= Beginning of Section =

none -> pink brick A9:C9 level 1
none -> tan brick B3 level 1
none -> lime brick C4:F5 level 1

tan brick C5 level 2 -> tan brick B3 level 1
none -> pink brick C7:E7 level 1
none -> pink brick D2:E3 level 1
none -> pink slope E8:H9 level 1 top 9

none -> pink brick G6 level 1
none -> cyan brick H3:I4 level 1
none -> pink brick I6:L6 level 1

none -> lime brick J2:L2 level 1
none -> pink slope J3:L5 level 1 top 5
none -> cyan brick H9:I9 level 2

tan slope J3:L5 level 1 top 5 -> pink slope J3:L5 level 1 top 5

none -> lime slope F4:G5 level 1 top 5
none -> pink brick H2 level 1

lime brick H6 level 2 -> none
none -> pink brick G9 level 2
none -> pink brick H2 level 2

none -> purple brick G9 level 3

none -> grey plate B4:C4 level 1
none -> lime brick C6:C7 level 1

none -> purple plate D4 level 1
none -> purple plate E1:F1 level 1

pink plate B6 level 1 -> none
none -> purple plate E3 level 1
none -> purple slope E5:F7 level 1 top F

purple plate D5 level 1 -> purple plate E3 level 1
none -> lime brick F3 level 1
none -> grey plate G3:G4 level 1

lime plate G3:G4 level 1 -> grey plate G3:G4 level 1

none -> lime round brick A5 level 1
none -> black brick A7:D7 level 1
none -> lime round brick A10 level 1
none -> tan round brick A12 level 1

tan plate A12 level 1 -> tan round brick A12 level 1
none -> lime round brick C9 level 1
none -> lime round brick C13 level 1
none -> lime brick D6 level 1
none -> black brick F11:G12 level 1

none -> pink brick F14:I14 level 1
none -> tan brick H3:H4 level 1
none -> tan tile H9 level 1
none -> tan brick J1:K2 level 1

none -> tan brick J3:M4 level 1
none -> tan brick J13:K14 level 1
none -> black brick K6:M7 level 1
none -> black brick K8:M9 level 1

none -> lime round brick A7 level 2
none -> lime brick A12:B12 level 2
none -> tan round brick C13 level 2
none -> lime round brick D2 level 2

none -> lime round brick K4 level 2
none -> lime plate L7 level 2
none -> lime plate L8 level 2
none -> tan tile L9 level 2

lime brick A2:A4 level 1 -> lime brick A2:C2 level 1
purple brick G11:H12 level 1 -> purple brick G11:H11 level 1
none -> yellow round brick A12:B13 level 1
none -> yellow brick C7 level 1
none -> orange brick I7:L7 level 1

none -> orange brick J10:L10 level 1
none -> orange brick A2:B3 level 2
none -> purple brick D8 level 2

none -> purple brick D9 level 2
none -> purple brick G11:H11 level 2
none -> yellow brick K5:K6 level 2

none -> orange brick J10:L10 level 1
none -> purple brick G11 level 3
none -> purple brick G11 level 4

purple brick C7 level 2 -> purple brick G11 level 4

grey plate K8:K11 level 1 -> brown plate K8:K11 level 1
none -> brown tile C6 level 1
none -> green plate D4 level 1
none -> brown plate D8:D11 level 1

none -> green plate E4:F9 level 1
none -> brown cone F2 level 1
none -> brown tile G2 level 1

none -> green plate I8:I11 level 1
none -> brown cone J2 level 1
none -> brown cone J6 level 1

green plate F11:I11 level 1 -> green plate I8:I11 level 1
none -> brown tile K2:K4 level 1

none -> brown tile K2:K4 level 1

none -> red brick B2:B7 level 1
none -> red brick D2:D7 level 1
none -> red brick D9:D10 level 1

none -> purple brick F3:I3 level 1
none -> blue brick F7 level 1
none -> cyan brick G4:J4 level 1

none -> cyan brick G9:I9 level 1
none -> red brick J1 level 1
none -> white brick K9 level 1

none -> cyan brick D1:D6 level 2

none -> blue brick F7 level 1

= End of Section =

● DESCRIPTION OF THE TASK: Repeat the entries exactly, leaving nothing out.

● REPLY:
none -> pink brick A9:C9 level 1
none -> tan brick B3 level 1
none -> lime brick C4:F5 level 1

tan brick C5 level 2 -> tan brick B3 level 1
none -> pink brick C7:E7 level 1
none -> pink brick D2:E3 level 1
none -> pink slope E8:H9 level 1 top 9

none -> pink brick G6 level 1
none -> cyan brick H3:I4 level 1
none -> pink brick I6:L6 level 1

none -> lime brick J2:L2 level 1
none -> pink slope J3:L5 level 1 top 5
none -> cyan brick H9:I9 level 2

tan slope J3:L5 level 1 top 5 -> pink slope J3:L5 level 1 top 5

none -> lime slope F4:G5 level 1 top 5
none -> pink brick H2 level 1

lime brick H6 level 2 -> none
none -> pink brick G9 level 2
none -> pink brick H2 level 2

none -> purple brick G9 level 3

none -> grey plate B4:C4 level 1
none -> lime brick C6:C7 level 1

none -> purple plate D4 level 1
none -> purple plate E1:F1 level 1

pink plate B6 level 1 -> none
none -> purple plate E3 level 1
none -> purple slope E5:F7 level 1 top F

purple plate D5 level 1 -> purple plate E3 level 1
none -> lime brick F3 level 1
none -> grey plate G3:G4 level 1

lime plate G3:G4 level 1 -> grey plate G3:G4 level 1

none -> lime round brick A5 level 1
none -> black brick A7:D7 level 1
none -> lime round brick A10 level 1
none -> tan round brick A12 level 1

tan plate A12 level 1 -> tan round brick A12 level 1
none -> lime round brick C9 level 1
none -> lime round brick C13 level 1
none -> lime brick D6 level 1
none -> black brick F11:G12 level 1

none -> pink brick F14:I14 level 1
none -> tan brick H3:H4 level 1
none -> tan tile H9 level 1
none -> tan brick J1:K2 level 1

none -> tan brick J3:M4 level 1
none -> tan brick J13:K14 level 1
none -> black brick K6:M7 level 1
none -> black brick K8:M9 level 1

none -> lime round brick A7 level 2
none -> lime brick A12:B12 level 2
none -> tan round brick C13 level 2
none -> lime round brick D2 level 2

none -> lime round brick K4 level 2
none -> lime plate L7 level 2
none -> lime plate L8 level 2
none -> tan tile L9 level 2

lime brick A2:A4 level 1 -> lime brick A2:C2 level 1
purple brick G11:H12 level 1 -> purple brick G11:H11 level 1
none -> yellow round brick A12:B13 level 1
none -> yellow brick C7 level 1
none -> orange brick I7:L7 level 1

none -> orange brick J10:L10 level 1
none -> orange brick A2:B3 level 2
none -> purple brick D8 level 2

none -> purple brick D9 level 2
none -> purple brick G11:H11 level 2
none -> yellow brick K5:K6 level 2

none -> orange brick J10:L10 level 1
none -> purple brick G11 level 3
none -> purple brick G11 level 4

purple brick C7 level 2 -> purple brick G11 level 4

grey plate K8:K11 level 1 -> brown plate K8:K11 level 1
none -> brown tile C6 level 1
none -> green plate D4 level 1
none -> brown plate D8:D11 level 1

none -> green plate E4:F9 level 1
none -> brown cone F2 level 1
none -> brown tile G2 level 1

none -> green plate I8:I11 level 1
none -> brown cone J2 level 1
none -> brown cone J6 level 1

green plate F11:I11 level 1 -> green plate I8:I11 level 1
none -> brown tile K2:K4 level 1

none -> brown tile K2:K4 level 1

none -> red brick B2:B7 level 1
none -> red brick D2:D7 level 1
none -> red brick D9:D10 level 1

none -> purple brick F3:I3 level 1
none -> blue brick F7 level 1
none -> cyan brick G4:J4 level 1

none -> cyan brick G9:I9 level 1
none -> red brick J1 level 1
none -> white brick K9 level 1

none -> cyan brick D1:D6 level 2

none -> blue brick F7 level 1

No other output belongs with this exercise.